> **Work instructions**:
Range to output from the entries below: the line containing "mug (black) |" through the line containing "jar (blue) |". Set it down exactly, ends included, nothing else.
+++ Dataset content +++
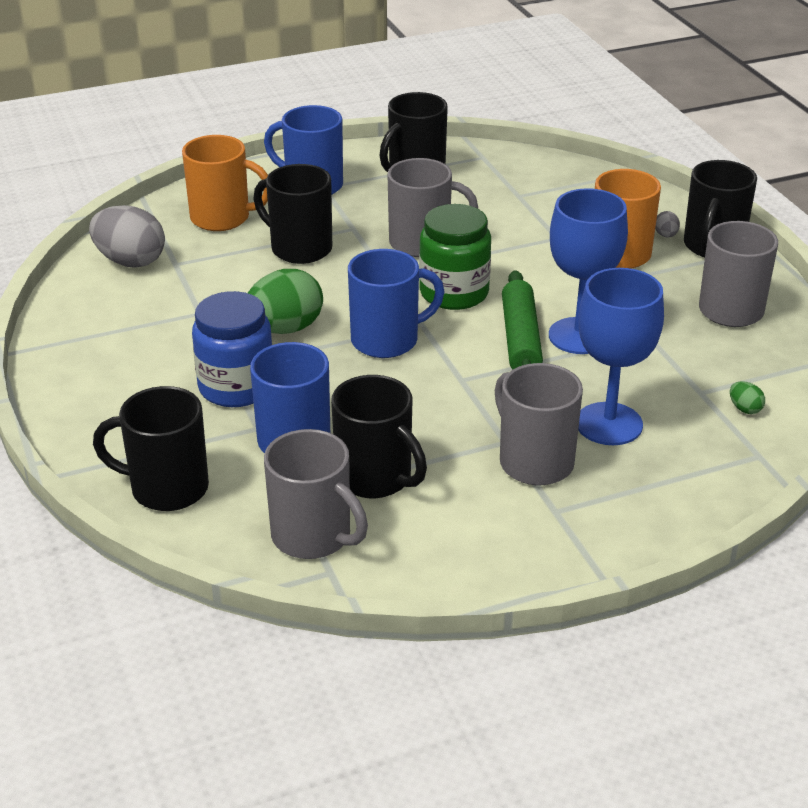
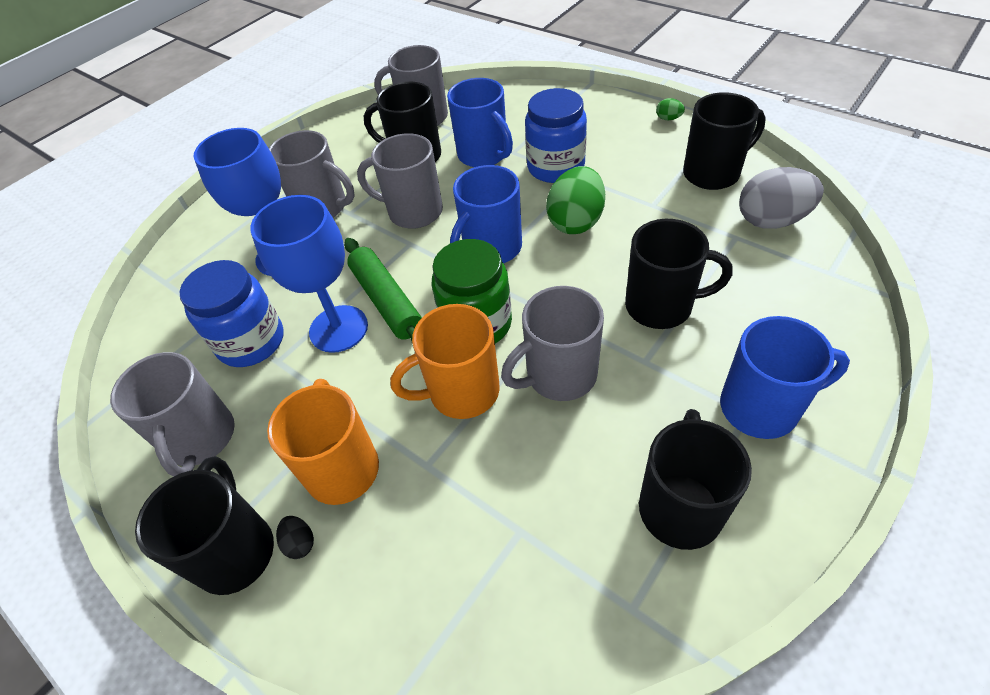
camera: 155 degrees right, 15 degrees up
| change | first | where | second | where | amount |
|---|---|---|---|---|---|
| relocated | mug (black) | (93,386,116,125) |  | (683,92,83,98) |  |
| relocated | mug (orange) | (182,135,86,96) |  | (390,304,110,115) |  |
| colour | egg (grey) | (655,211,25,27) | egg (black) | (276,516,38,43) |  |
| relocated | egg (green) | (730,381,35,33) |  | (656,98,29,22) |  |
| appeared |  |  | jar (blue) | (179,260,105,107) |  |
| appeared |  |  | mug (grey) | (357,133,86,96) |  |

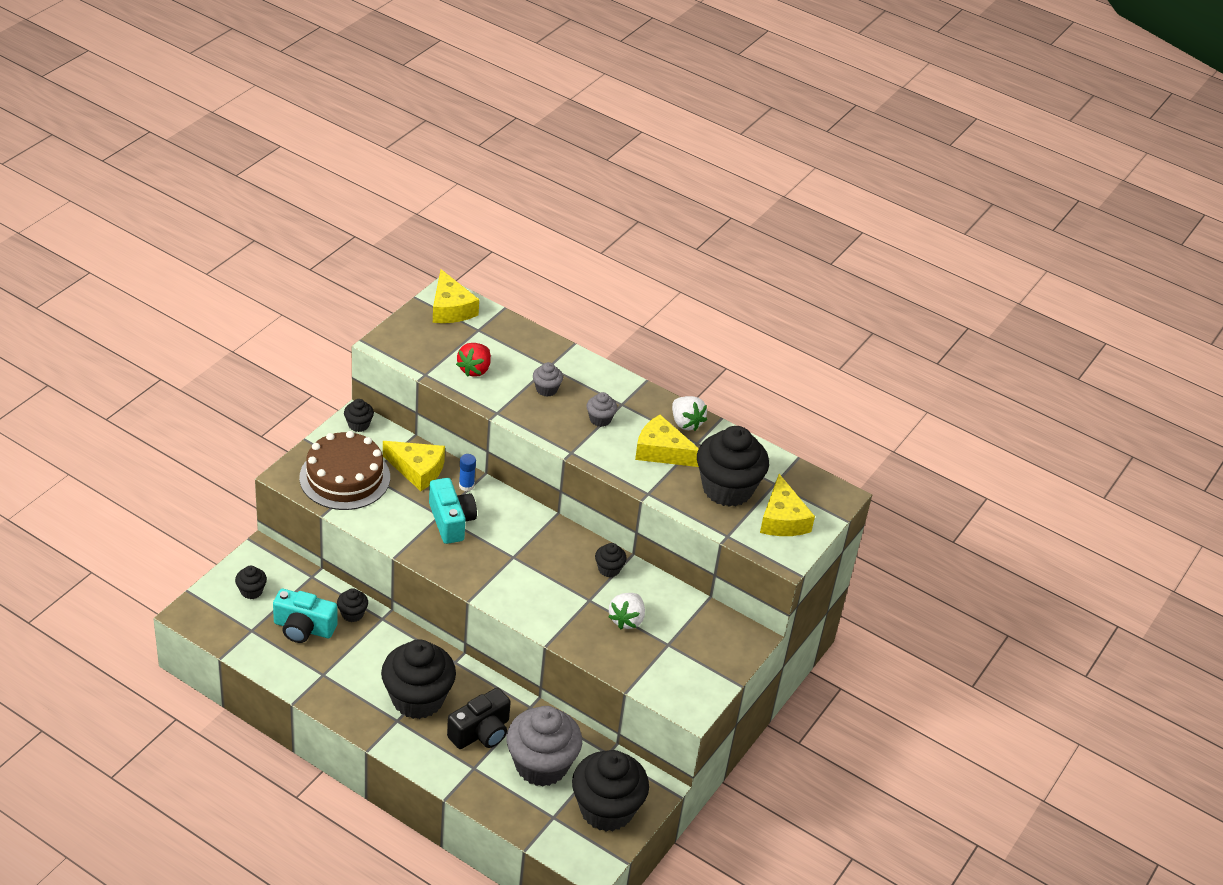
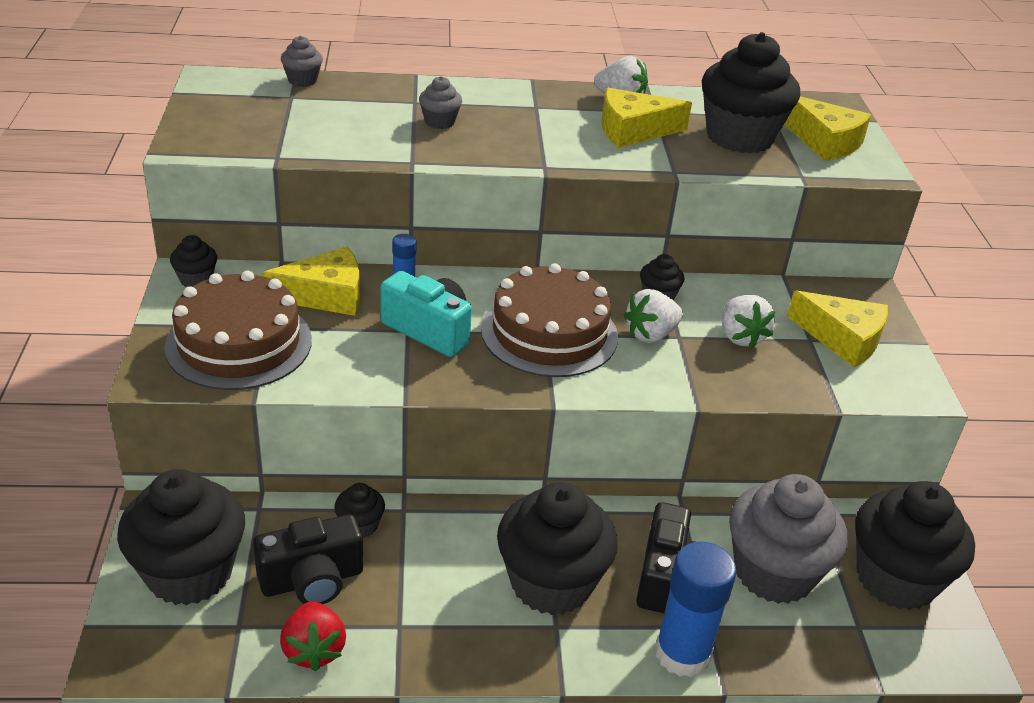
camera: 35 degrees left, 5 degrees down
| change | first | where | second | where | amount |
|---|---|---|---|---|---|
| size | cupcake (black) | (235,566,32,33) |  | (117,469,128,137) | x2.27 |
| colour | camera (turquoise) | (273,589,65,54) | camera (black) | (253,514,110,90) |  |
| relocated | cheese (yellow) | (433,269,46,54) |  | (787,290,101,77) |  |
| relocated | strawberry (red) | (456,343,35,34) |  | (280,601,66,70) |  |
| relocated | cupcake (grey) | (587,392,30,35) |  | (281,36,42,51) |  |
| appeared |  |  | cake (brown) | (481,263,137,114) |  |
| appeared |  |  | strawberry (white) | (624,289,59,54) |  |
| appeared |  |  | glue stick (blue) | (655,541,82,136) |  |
+++
+++ Dataset content +++
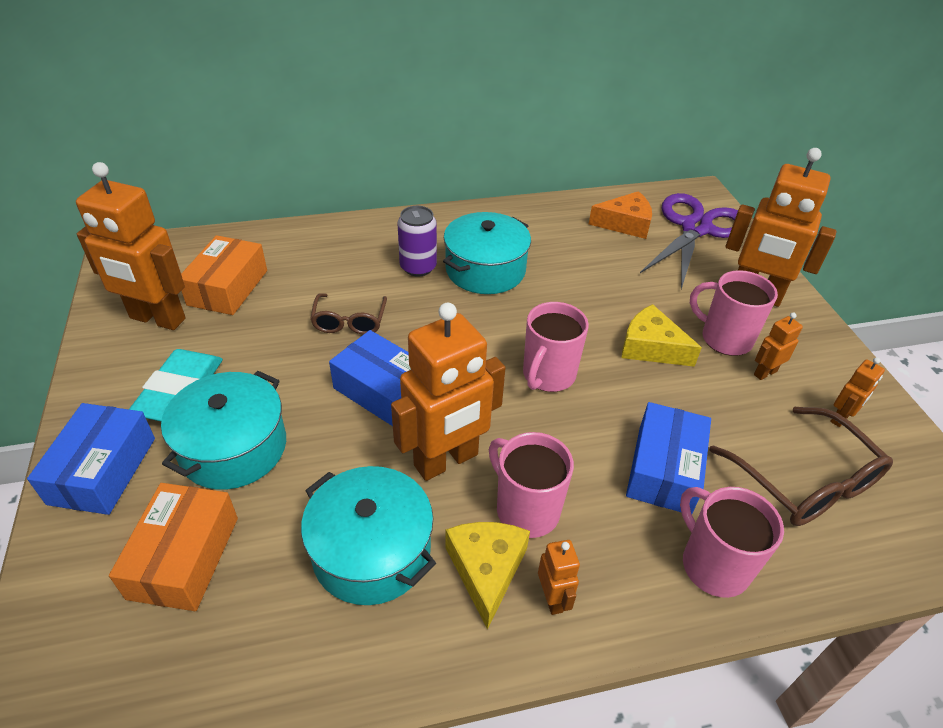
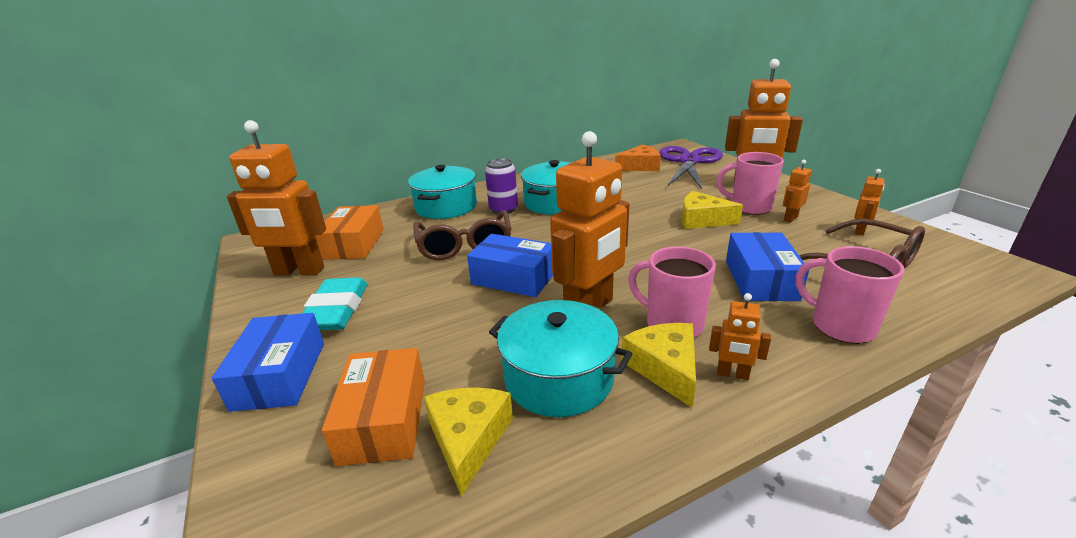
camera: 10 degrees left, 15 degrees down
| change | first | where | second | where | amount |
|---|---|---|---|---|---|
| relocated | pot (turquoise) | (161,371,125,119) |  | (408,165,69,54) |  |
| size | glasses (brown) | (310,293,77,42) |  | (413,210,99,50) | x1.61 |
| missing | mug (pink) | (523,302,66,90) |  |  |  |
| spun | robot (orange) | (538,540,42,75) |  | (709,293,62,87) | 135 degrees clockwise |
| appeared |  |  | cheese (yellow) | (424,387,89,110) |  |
+++
> **Task output**:
| relocated | mug (black) | (93,386,116,125) |  | (683,92,83,98) |  |
| relocated | mug (orange) | (182,135,86,96) |  | (390,304,110,115) |  |
| colour | egg (grey) | (655,211,25,27) | egg (black) | (276,516,38,43) |  |
| relocated | egg (green) | (730,381,35,33) |  | (656,98,29,22) |  |
| appeared |  |  | jar (blue) | (179,260,105,107) |  |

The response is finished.